- **Your goal**
Your answer should hold all lines of the entries that include the word "AUDIO".

- **Listed records**
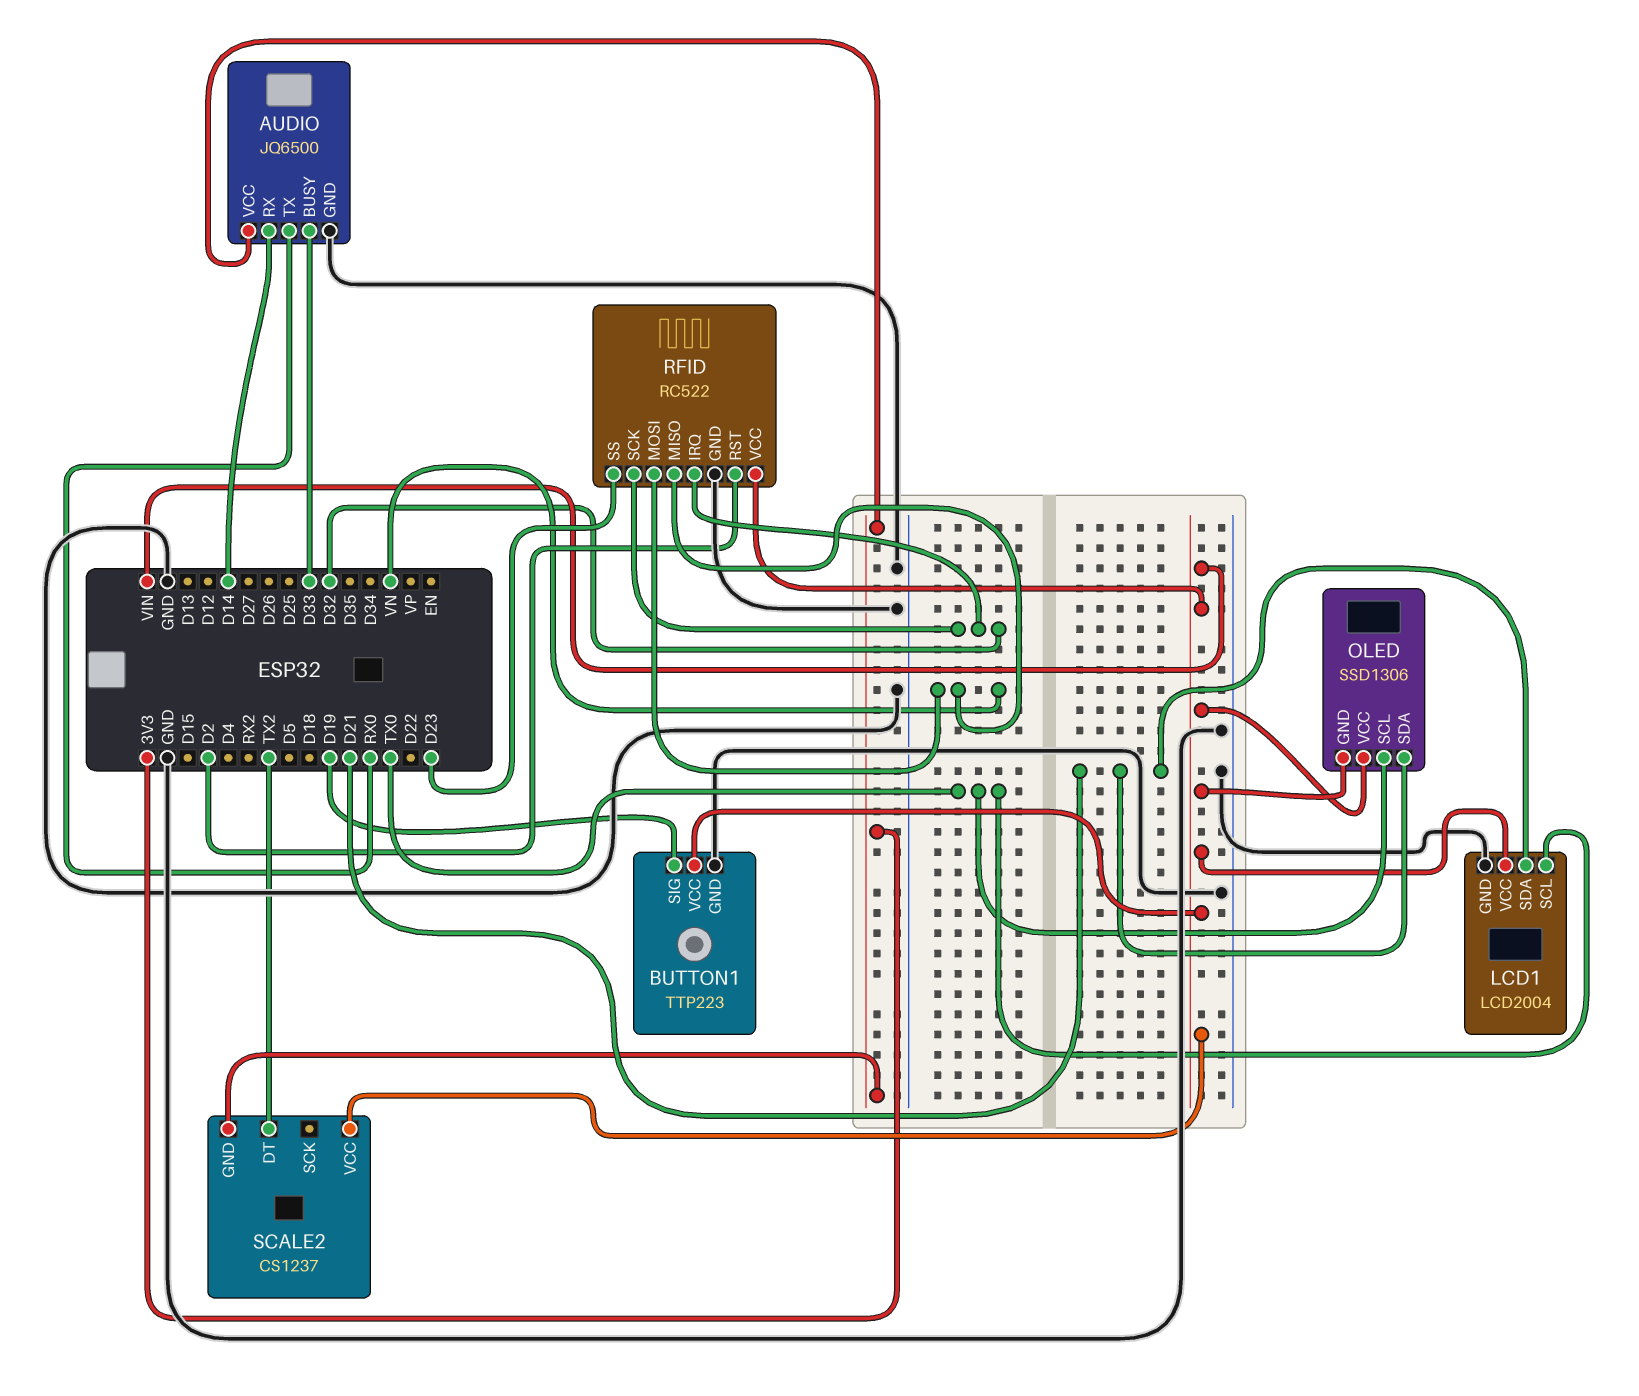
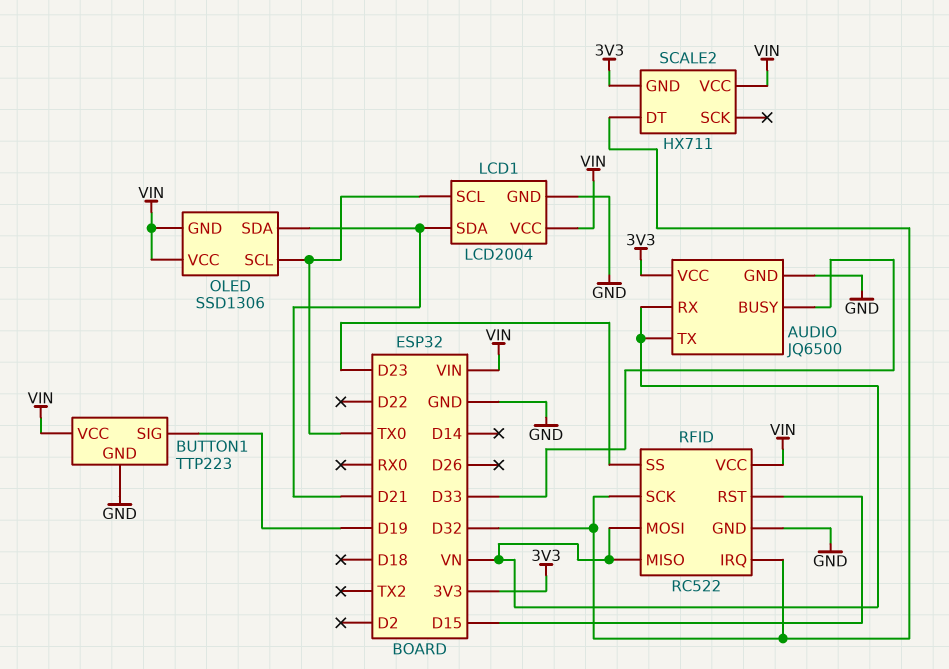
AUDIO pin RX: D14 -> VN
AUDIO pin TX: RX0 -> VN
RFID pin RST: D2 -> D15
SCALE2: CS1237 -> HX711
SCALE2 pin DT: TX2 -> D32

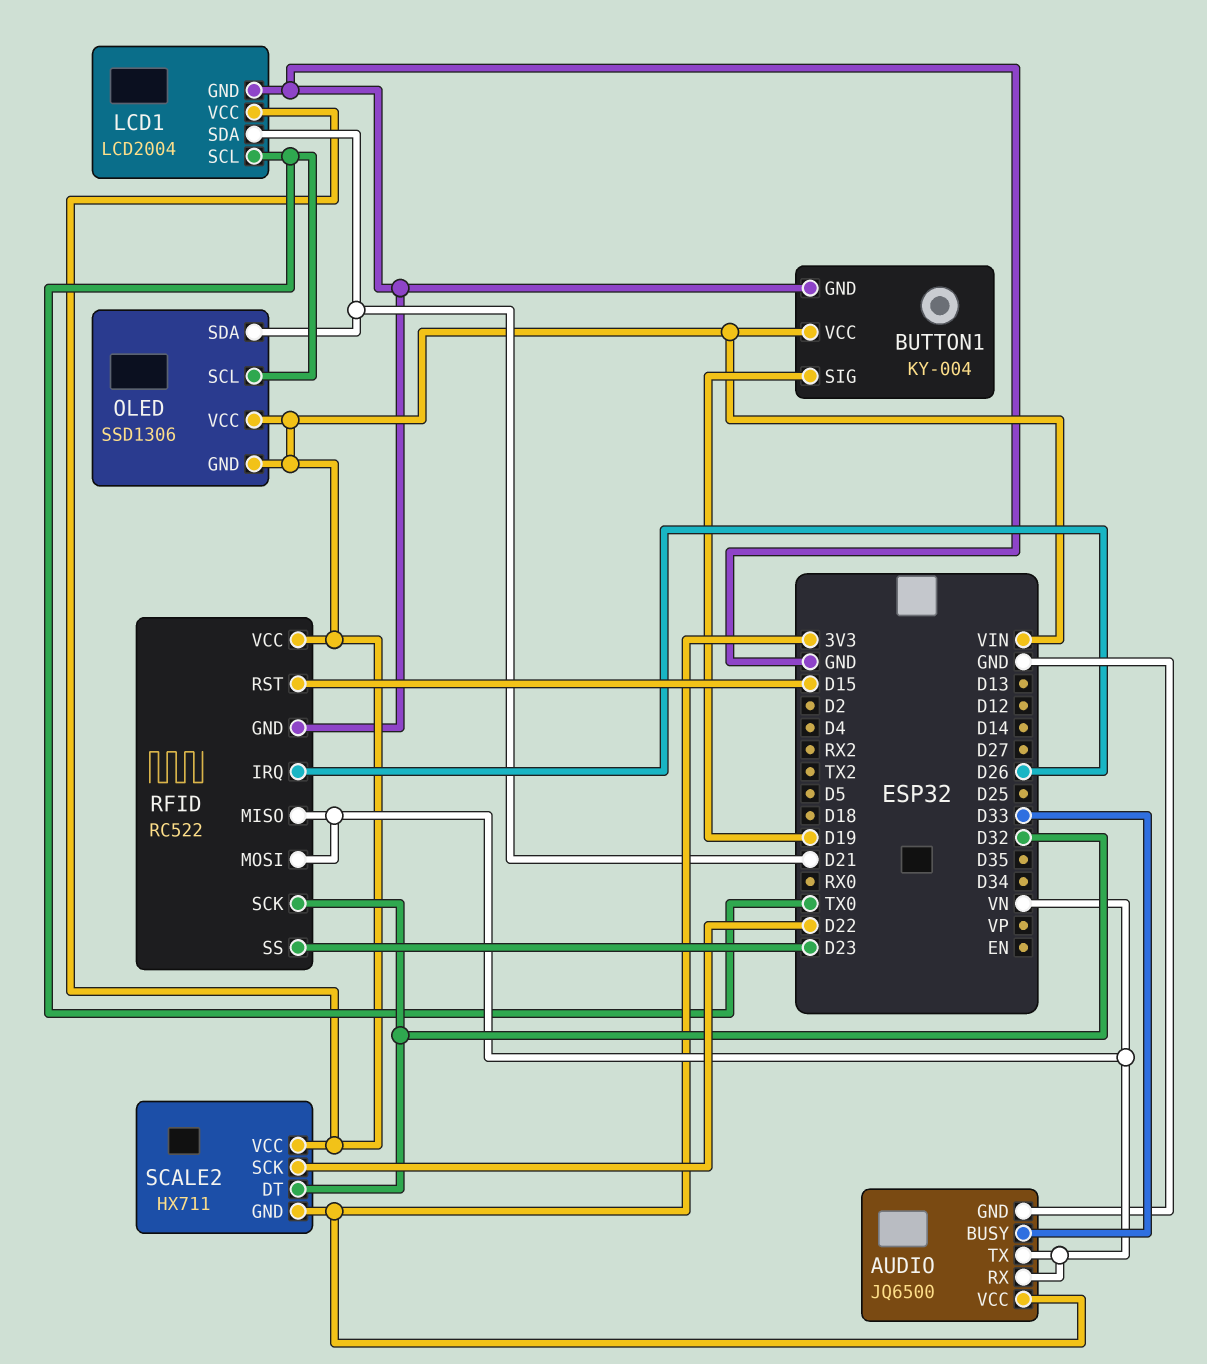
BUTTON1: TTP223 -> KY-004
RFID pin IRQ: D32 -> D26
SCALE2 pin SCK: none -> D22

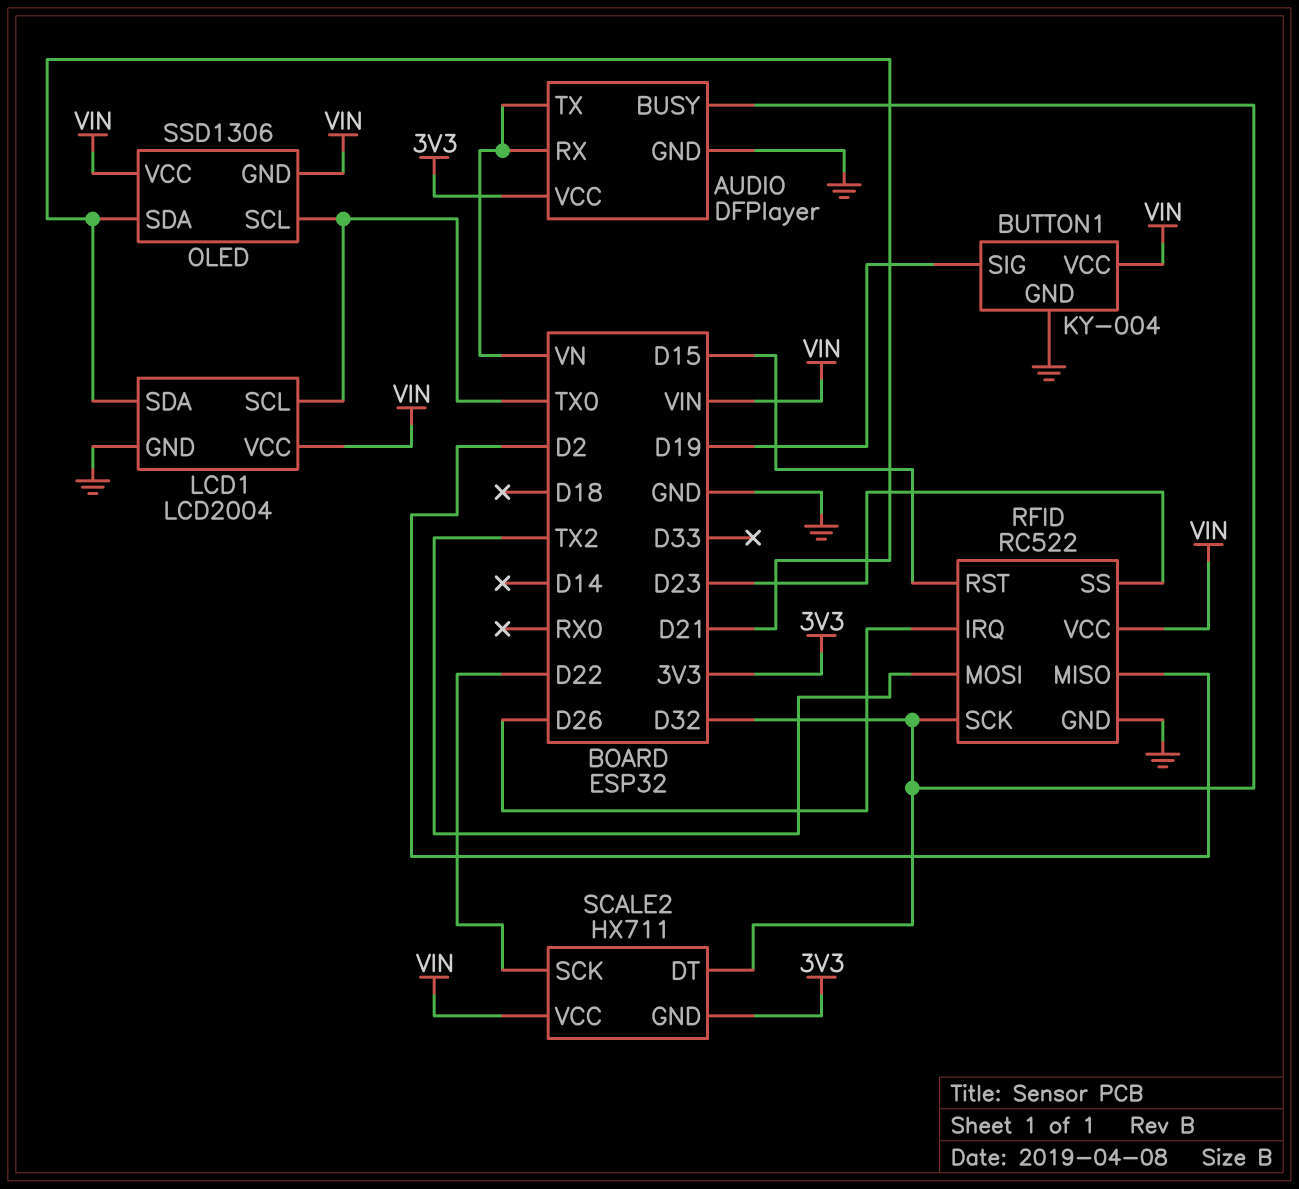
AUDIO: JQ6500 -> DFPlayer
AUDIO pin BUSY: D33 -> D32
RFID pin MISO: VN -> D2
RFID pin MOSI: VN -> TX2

- **Response area**
AUDIO pin RX: D14 -> VN
AUDIO pin TX: RX0 -> VN
AUDIO: JQ6500 -> DFPlayer
AUDIO pin BUSY: D33 -> D32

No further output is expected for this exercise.